- Work instructions -
Below are the records; collect from them each line containing the string "none".
********
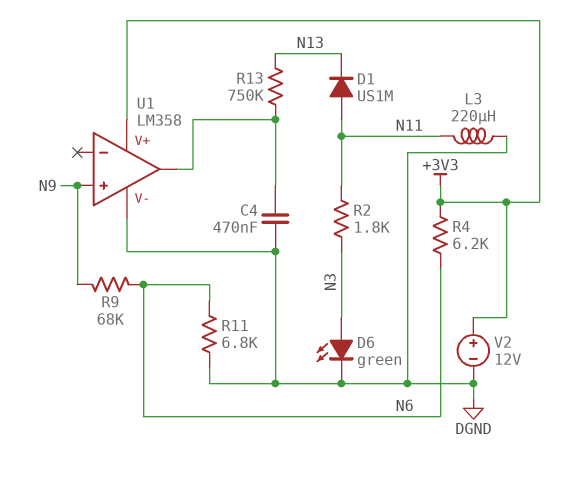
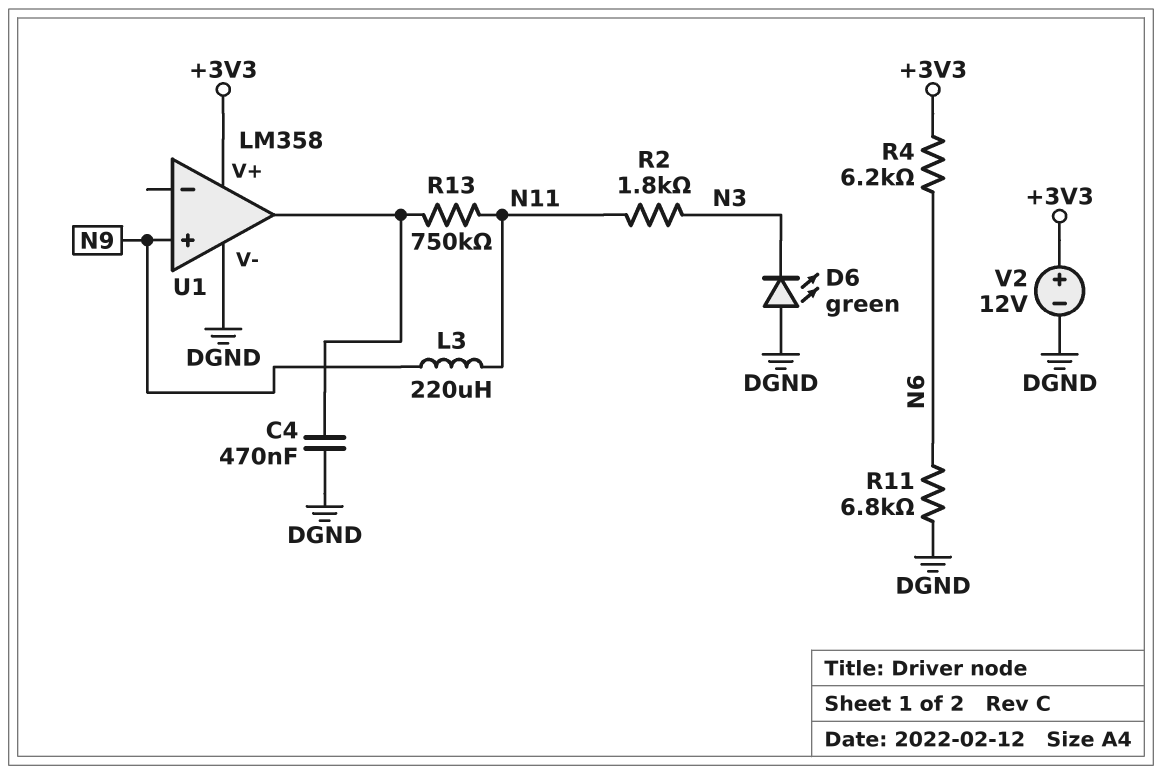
D1: diode US1M (A N11, K N13) -> none
D6: LED green (A N3, K DGND) -> LED green (A DGND, K N3)
L3: 220uH (DGND, N11) -> 220uH (N9, N11)
R9: 68k (N6, N9) -> none
R13: 750k (N13, U1/out) -> 750k (N11, U1/out)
********
- Answer to the problem -
D1: diode US1M (A N11, K N13) -> none
R9: 68k (N6, N9) -> none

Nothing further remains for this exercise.